◆ **Exercise details**:
Word for word, copy the listing below and leave out its images.

◆ **Dataset section**:

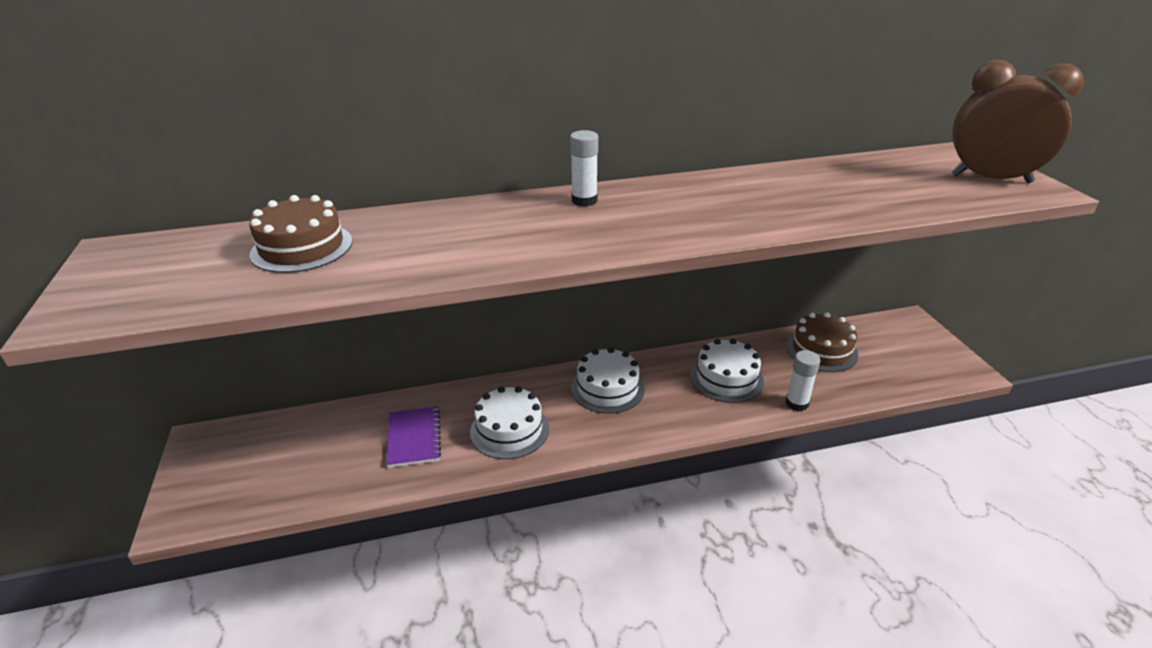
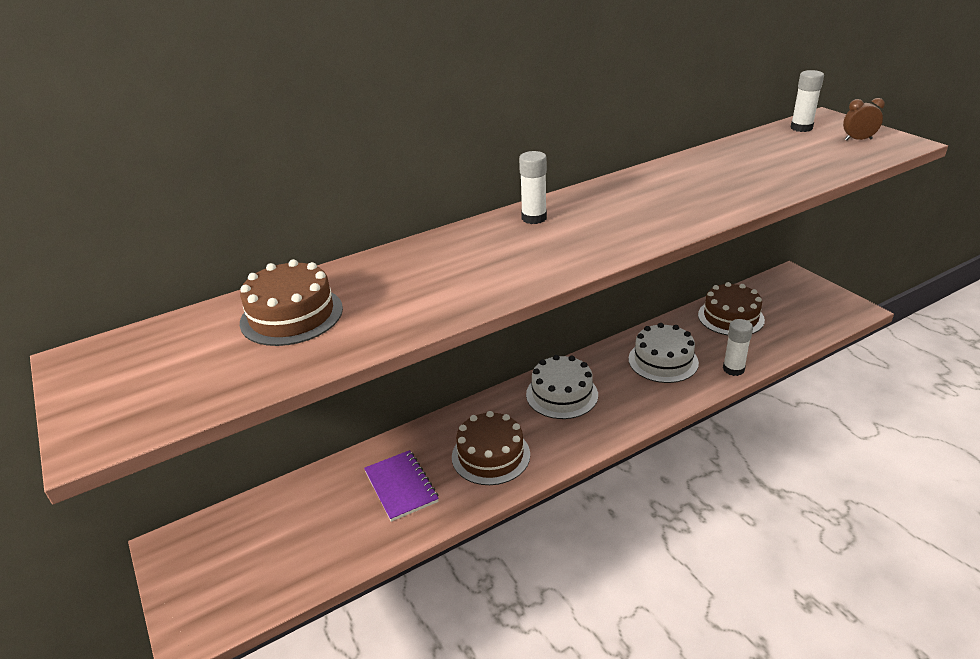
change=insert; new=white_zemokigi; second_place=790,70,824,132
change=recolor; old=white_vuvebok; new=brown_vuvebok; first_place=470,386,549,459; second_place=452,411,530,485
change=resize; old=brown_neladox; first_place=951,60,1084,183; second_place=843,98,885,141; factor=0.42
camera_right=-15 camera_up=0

◆ **Solution for this problem**:
change=insert; new=white_zemokigi; second_place=790,70,824,132
change=recolor; old=white_vuvebok; new=brown_vuvebok; first_place=470,386,549,459; second_place=452,411,530,485
change=resize; old=brown_neladox; first_place=951,60,1084,183; second_place=843,98,885,141; factor=0.42
camera_right=-15 camera_up=0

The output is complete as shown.